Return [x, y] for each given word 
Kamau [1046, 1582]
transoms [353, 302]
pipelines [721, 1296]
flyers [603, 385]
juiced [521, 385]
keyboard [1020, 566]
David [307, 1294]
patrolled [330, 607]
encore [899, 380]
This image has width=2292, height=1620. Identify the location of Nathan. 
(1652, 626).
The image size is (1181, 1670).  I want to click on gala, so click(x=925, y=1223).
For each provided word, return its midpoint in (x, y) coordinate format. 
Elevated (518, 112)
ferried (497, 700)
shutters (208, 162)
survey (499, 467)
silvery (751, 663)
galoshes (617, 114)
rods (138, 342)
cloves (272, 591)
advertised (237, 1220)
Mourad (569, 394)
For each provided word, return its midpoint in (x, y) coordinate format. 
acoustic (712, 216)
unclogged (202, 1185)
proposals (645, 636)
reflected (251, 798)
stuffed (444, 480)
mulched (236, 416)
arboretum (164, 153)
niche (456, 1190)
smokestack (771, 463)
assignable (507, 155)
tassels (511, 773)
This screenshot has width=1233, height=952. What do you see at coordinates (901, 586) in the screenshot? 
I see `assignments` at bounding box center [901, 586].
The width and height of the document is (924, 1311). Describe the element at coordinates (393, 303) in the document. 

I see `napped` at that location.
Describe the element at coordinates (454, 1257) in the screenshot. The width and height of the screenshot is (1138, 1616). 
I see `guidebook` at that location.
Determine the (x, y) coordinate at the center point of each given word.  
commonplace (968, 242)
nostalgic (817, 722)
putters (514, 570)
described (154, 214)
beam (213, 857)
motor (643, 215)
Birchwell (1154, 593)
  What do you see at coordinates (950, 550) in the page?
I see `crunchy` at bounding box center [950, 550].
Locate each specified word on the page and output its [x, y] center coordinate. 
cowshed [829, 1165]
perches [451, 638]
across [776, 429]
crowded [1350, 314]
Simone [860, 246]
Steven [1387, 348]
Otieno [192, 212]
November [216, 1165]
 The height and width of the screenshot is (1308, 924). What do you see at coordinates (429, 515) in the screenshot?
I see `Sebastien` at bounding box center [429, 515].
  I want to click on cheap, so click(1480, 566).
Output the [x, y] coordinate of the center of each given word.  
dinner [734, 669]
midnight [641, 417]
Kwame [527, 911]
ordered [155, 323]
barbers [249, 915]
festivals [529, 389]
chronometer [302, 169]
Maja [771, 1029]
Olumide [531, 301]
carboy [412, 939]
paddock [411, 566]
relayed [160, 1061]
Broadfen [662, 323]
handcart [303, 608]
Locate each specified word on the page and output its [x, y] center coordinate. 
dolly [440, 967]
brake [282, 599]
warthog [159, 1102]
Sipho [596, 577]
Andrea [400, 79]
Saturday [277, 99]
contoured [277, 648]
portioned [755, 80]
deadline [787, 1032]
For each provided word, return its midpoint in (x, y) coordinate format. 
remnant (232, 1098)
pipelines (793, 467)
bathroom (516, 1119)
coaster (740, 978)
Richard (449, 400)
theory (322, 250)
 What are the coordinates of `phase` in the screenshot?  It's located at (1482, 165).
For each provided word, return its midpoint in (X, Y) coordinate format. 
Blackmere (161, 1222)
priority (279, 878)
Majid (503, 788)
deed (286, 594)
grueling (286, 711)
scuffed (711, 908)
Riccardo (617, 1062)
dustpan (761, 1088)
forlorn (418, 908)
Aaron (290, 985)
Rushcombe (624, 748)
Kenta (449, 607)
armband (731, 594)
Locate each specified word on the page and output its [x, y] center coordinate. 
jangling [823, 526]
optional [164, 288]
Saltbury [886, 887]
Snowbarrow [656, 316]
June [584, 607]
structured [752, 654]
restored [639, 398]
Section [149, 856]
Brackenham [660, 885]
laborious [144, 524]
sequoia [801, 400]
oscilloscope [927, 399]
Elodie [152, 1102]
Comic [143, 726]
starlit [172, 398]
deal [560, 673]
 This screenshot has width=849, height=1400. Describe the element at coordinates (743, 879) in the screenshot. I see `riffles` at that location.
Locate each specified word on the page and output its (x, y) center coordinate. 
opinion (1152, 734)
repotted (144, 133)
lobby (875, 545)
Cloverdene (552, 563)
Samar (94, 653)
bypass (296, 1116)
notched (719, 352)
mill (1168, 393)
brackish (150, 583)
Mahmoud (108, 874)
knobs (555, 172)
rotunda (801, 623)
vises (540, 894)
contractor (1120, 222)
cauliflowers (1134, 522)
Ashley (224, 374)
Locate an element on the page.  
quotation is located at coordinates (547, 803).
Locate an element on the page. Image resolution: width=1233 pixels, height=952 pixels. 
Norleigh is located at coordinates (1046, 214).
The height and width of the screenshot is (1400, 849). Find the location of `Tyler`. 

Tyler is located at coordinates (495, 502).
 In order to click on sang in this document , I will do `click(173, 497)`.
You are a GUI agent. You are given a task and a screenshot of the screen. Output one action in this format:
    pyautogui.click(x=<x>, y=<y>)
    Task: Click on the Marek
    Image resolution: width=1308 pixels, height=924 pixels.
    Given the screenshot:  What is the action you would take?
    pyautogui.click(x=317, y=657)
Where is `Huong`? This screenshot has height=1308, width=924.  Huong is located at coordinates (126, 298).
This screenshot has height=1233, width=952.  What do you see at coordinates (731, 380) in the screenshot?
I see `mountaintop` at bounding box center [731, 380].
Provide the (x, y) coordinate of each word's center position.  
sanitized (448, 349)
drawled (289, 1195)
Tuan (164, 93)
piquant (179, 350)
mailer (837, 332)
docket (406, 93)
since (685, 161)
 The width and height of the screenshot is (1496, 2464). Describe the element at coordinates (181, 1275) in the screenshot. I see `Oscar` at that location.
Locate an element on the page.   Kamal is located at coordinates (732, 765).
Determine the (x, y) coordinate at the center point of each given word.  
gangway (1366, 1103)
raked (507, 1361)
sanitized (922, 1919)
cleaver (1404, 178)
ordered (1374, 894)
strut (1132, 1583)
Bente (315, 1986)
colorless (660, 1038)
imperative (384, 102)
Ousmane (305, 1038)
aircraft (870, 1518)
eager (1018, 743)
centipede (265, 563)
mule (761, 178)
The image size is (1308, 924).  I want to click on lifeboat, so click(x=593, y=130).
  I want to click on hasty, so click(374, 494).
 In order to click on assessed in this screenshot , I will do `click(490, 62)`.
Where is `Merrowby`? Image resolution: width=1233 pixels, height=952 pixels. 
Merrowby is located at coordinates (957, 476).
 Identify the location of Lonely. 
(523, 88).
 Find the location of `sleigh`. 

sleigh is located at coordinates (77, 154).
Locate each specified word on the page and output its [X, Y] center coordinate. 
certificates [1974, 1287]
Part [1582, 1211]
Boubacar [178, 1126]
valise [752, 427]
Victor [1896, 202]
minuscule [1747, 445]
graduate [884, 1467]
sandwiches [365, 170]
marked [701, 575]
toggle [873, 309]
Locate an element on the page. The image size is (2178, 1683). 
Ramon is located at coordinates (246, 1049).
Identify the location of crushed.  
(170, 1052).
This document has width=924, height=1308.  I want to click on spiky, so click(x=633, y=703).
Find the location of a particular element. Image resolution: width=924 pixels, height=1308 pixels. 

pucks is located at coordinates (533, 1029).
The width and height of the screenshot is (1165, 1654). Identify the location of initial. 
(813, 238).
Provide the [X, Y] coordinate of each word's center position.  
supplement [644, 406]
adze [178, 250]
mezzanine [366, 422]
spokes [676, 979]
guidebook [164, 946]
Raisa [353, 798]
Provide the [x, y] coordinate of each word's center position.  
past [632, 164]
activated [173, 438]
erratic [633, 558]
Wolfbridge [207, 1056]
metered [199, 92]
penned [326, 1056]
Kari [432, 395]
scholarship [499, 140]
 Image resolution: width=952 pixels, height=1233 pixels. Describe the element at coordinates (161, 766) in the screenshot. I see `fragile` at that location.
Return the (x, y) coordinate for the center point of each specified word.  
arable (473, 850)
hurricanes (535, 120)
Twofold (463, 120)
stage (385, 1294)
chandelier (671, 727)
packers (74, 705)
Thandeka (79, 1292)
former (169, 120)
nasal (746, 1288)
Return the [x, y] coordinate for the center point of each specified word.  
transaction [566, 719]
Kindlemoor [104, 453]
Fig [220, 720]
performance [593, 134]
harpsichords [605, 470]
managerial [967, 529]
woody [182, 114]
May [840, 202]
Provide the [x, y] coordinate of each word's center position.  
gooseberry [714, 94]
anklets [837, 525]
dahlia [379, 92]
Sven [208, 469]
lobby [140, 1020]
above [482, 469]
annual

→ Task statement:
Report every line of the data above that contains the word "document", copying each line in full. Count a line only if the word's capital and small letters match.

→ Expected answer:
The width and height of the document is (924, 1311). Describe the element at coordinates (393, 303) in the document. 
 In order to click on sang in this document , I will do `click(173, 497)`.
This document has width=924, height=1308.  I want to click on spiky, so click(x=633, y=703).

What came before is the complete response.